Source records
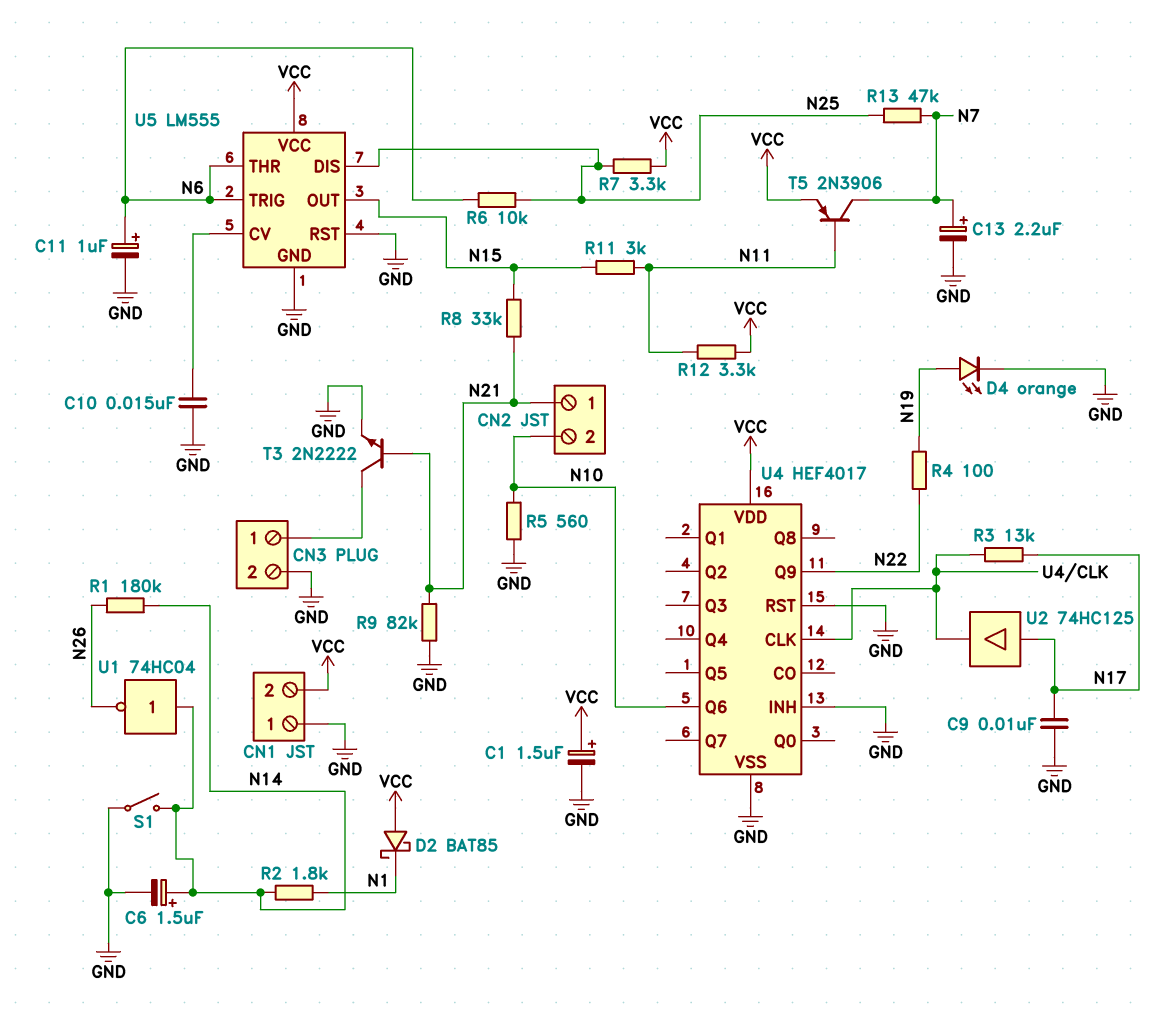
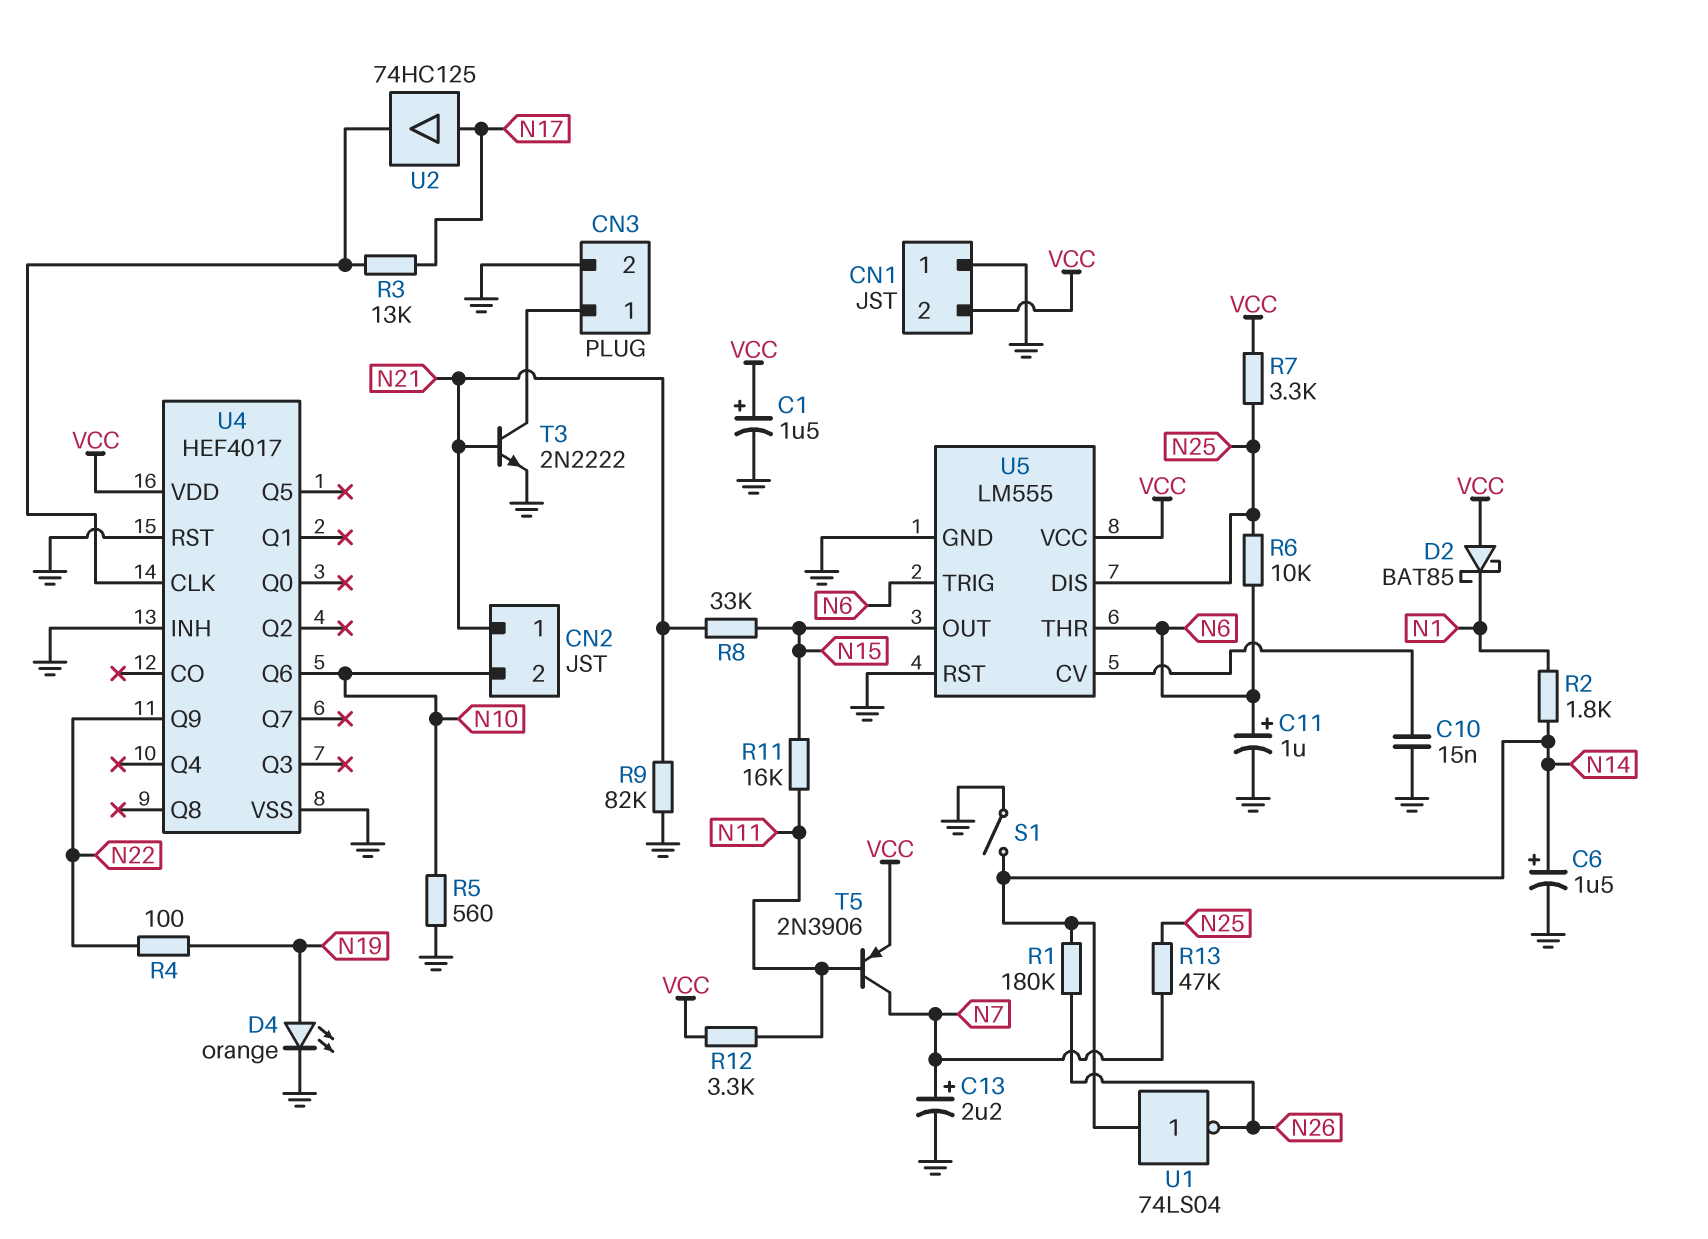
C9: 10nF (GND, N17) -> none
R11: 3k (N11, N15) -> 16k (N11, N15)
U1: NOT 74HC04 (in N14, out N26) -> NOT 74LS04 (in N14, out N26)

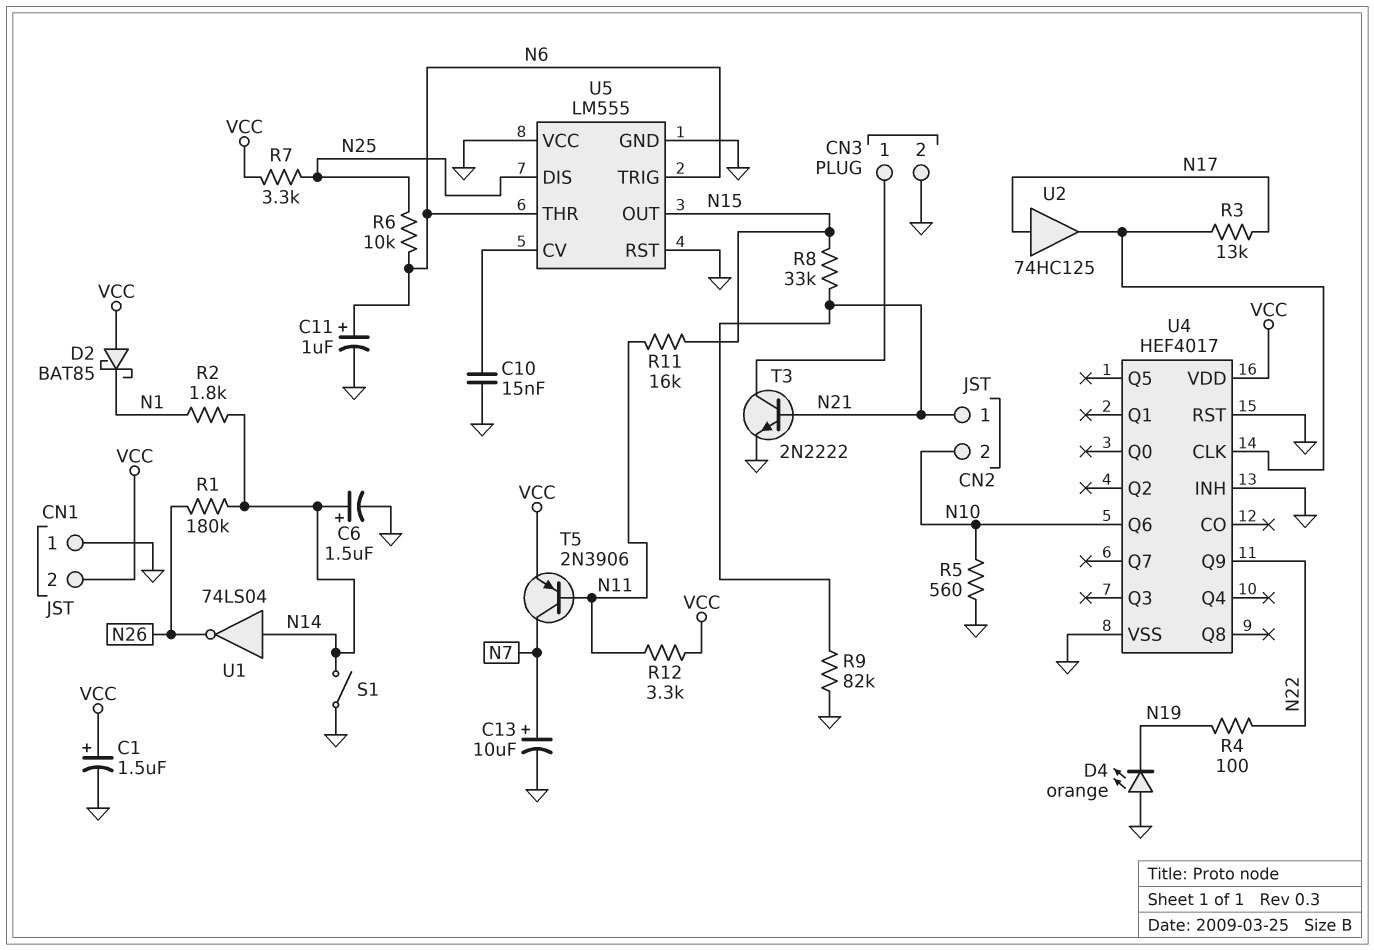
C13: 2.2uF (plus N7, minus GND) -> 10uF (plus N7, minus GND)
D4: LED orange (A N19, K GND) -> LED orange (A GND, K N19)
R13: 47k (N7, N25) -> none
U5 pin VCC: VCC -> GND

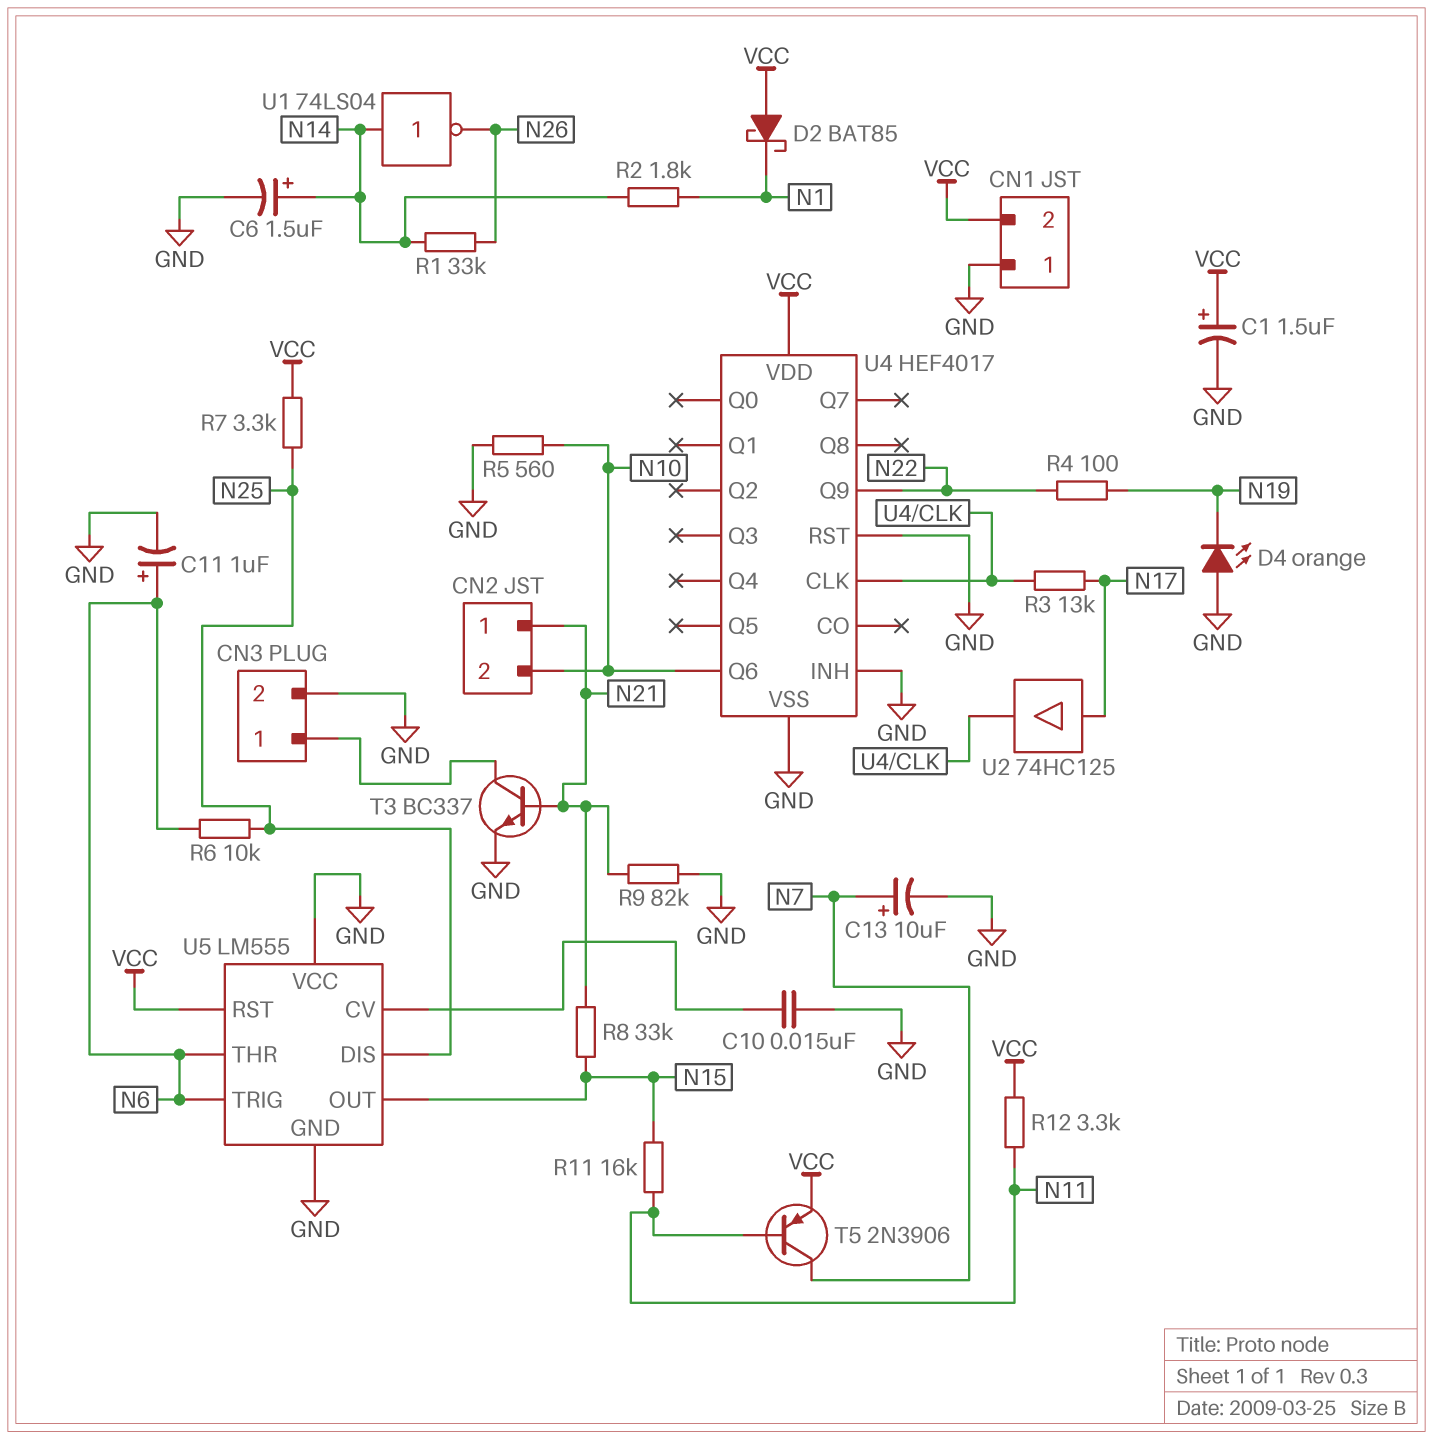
R1: 180k (N14, N26) -> 33k (N14, N26)
S1: switch (GND, N14) -> none
T3: NPN 2N2222 (B N21, C CN3/1, E GND) -> NPN BC337 (B N21, C CN3/1, E GND)
U5 pin RST: GND -> VCC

◆ **EXERCISE BRIEF**
Without the pictures, return all the records precisely as they stand.

◆ **PROBLEM SOLUTION**
C9: 10nF (GND, N17) -> none
R11: 3k (N11, N15) -> 16k (N11, N15)
U1: NOT 74HC04 (in N14, out N26) -> NOT 74LS04 (in N14, out N26)

C13: 2.2uF (plus N7, minus GND) -> 10uF (plus N7, minus GND)
D4: LED orange (A N19, K GND) -> LED orange (A GND, K N19)
R13: 47k (N7, N25) -> none
U5 pin VCC: VCC -> GND

R1: 180k (N14, N26) -> 33k (N14, N26)
S1: switch (GND, N14) -> none
T3: NPN 2N2222 (B N21, C CN3/1, E GND) -> NPN BC337 (B N21, C CN3/1, E GND)
U5 pin RST: GND -> VCC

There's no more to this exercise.